▸ **GOAL OF THE EXERCISE**
Convert the records below into a Markdown table with the columns Row and Line, numbering each line, dropping blank lines, and leaving the pictures out.

▸ **DATA SECTION**
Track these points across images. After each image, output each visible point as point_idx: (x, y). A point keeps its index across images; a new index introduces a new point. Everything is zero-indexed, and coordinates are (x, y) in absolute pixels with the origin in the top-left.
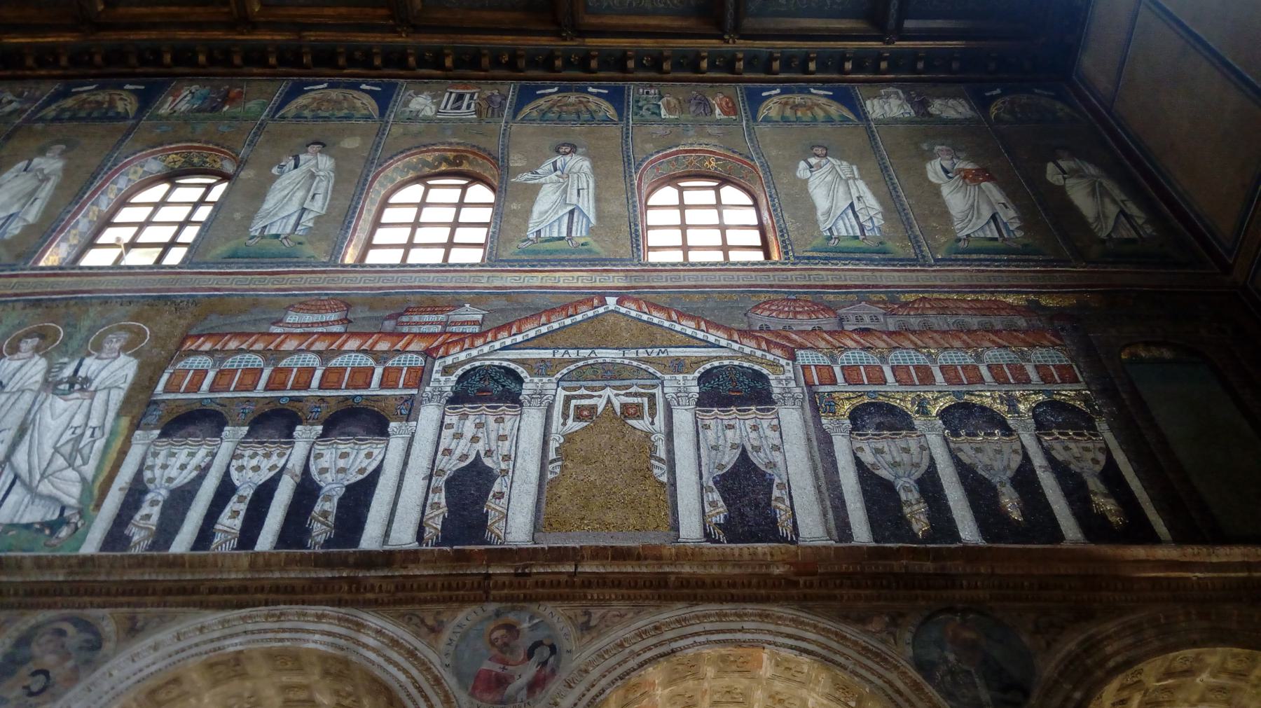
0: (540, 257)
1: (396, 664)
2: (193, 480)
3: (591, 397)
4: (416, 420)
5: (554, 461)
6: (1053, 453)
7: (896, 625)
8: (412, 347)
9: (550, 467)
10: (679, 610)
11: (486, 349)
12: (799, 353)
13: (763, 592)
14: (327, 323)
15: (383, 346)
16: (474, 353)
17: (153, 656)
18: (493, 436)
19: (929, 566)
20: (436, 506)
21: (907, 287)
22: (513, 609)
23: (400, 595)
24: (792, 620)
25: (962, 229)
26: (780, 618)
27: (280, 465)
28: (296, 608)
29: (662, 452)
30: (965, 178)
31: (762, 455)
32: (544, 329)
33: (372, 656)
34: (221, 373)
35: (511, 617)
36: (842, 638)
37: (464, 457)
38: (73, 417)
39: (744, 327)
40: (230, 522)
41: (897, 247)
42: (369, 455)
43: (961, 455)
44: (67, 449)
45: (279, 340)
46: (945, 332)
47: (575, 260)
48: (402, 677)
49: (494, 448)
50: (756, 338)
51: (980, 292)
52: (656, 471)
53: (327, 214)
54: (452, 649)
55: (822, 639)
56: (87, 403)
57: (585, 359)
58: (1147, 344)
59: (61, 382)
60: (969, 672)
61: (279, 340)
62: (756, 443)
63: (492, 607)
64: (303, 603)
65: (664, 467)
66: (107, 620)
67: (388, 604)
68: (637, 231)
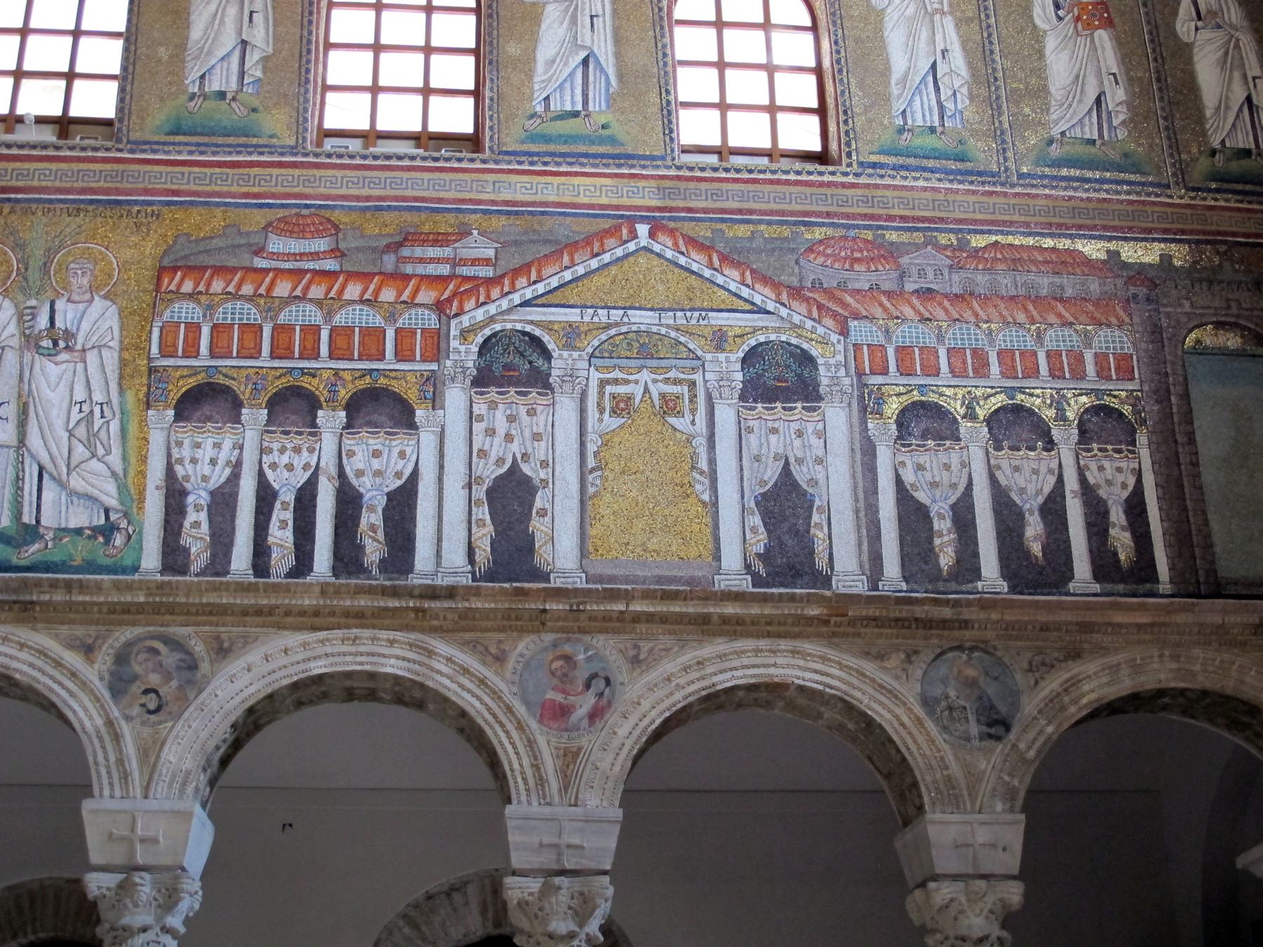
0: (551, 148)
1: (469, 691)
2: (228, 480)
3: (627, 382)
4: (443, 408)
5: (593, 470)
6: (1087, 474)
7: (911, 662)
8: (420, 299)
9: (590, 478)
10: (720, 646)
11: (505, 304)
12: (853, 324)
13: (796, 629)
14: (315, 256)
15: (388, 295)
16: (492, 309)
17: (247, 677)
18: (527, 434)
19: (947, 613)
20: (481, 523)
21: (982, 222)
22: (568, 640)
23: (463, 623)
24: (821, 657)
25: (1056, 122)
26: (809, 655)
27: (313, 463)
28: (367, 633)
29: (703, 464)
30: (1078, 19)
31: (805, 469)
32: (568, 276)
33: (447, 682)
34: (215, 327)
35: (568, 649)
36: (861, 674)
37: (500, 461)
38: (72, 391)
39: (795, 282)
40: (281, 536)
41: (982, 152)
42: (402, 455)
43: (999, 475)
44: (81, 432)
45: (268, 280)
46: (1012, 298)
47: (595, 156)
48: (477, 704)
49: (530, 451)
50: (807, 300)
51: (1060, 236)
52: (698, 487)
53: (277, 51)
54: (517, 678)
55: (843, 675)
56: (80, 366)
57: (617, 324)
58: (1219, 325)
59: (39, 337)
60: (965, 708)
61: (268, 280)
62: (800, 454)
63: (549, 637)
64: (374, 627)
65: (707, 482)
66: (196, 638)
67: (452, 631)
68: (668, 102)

▸ **FINAL RESULT**
| Row | Line |
|---|---|
| 1 | Track these points across images. After each image, output each visible point as point_idx: (x, y). A point keeps its index across images; a new index introduces a new point. Everything is zero-indexed, and coordinates are (x, y) in absolute pixels with the origin in the top-left. |
| 2 | 0: (540, 257) |
| 3 | 1: (396, 664) |
| 4 | 2: (193, 480) |
| 5 | 3: (591, 397) |
| 6 | 4: (416, 420) |
| 7 | 5: (554, 461) |
| 8 | 6: (1053, 453) |
| 9 | 7: (896, 625) |
| 10 | 8: (412, 347) |
| 11 | 9: (550, 467) |
| 12 | 10: (679, 610) |
| 13 | 11: (486, 349) |
| 14 | 12: (799, 353) |
| 15 | 13: (763, 592) |
| 16 | 14: (327, 323) |
| 17 | 15: (383, 346) |
| 18 | 16: (474, 353) |
| 19 | 17: (153, 656) |
| 20 | 18: (493, 436) |
| 21 | 19: (929, 566) |
| 22 | 20: (436, 506) |
| 23 | 21: (907, 287) |
| 24 | 22: (513, 609) |
| 25 | 23: (400, 595) |
| 26 | 24: (792, 620) |
| 27 | 25: (962, 229) |
| 28 | 26: (780, 618) |
| 29 | 27: (280, 465) |
| 30 | 28: (296, 608) |
| 31 | 29: (662, 452) |
| 32 | 30: (965, 178) |
| 33 | 31: (762, 455) |
| 34 | 32: (544, 329) |
| 35 | 33: (372, 656) |
| 36 | 34: (221, 373) |
| 37 | 35: (511, 617) |
| 38 | 36: (842, 638) |
| 39 | 37: (464, 457) |
| 40 | 38: (73, 417) |
| 41 | 39: (744, 327) |
| 42 | 40: (230, 522) |
| 43 | 41: (897, 247) |
| 44 | 42: (369, 455) |
| 45 | 43: (961, 455) |
| 46 | 44: (67, 449) |
| 47 | 45: (279, 340) |
| 48 | 46: (945, 332) |
| 49 | 47: (575, 260) |
| 50 | 48: (402, 677) |
| 51 | 49: (494, 448) |
| 52 | 50: (756, 338) |
| 53 | 51: (980, 292) |
| 54 | 52: (656, 471) |
| 55 | 53: (327, 214) |
| 56 | 54: (452, 649) |
| 57 | 55: (822, 639) |
| 58 | 56: (87, 403) |
| 59 | 57: (585, 359) |
| 60 | 58: (1147, 344) |
| 61 | 59: (61, 382) |
| 62 | 60: (969, 672) |
| 63 | 61: (279, 340) |
| 64 | 62: (756, 443) |
| 65 | 63: (492, 607) |
| 66 | 64: (303, 603) |
| 67 | 65: (664, 467) |
| 68 | 66: (107, 620) |
| 69 | 67: (388, 604) |
| 70 | 68: (637, 231) |
| 71 | 0: (551, 148) |
| 72 | 1: (469, 691) |
| 73 | 2: (228, 480) |
| 74 | 3: (627, 382) |
| 75 | 4: (443, 408) |
| 76 | 5: (593, 470) |
| 77 | 6: (1087, 474) |
| 78 | 7: (911, 662) |
| 79 | 8: (420, 299) |
| 80 | 9: (590, 478) |
| 81 | 10: (720, 646) |
| 82 | 11: (505, 304) |
| 83 | 12: (853, 324) |
| 84 | 13: (796, 629) |
| 85 | 14: (315, 256) |
| 86 | 15: (388, 295) |
| 87 | 16: (492, 309) |
| 88 | 17: (247, 677) |
| 89 | 18: (527, 434) |
| 90 | 19: (947, 613) |
| 91 | 20: (481, 523) |
| 92 | 21: (982, 222) |
| 93 | 22: (568, 640) |
| 94 | 23: (463, 623) |
| 95 | 24: (821, 657) |
| 96 | 25: (1056, 122) |
| 97 | 26: (809, 655) |
| 98 | 27: (313, 463) |
| 99 | 28: (367, 633) |
| 100 | 29: (703, 464) |
| 101 | 30: (1078, 19) |
| 102 | 31: (805, 469) |
| 103 | 32: (568, 276) |
| 104 | 33: (447, 682) |
| 105 | 34: (215, 327) |
| 106 | 35: (568, 649) |
| 107 | 36: (861, 674) |
| 108 | 37: (500, 461) |
| 109 | 38: (72, 391) |
| 110 | 39: (795, 282) |
| 111 | 40: (281, 536) |
| 112 | 41: (982, 152) |
| 113 | 42: (402, 455) |
| 114 | 43: (999, 475) |
| 115 | 44: (81, 432) |
| 116 | 45: (268, 280) |
| 117 | 46: (1012, 298) |
| 118 | 47: (595, 156) |
| 119 | 48: (477, 704) |
| 120 | 49: (530, 451) |
| 121 | 50: (807, 300) |
| 122 | 51: (1060, 236) |
| 123 | 52: (698, 487) |
| 124 | 53: (277, 51) |
| 125 | 54: (517, 678) |
| 126 | 55: (843, 675) |
| 127 | 56: (80, 366) |
| 128 | 57: (617, 324) |
| 129 | 58: (1219, 325) |
| 130 | 59: (39, 337) |
| 131 | 60: (965, 708) |
| 132 | 61: (268, 280) |
| 133 | 62: (800, 454) |
| 134 | 63: (549, 637) |
| 135 | 64: (374, 627) |
| 136 | 65: (707, 482) |
| 137 | 66: (196, 638) |
| 138 | 67: (452, 631) |
| 139 | 68: (668, 102) |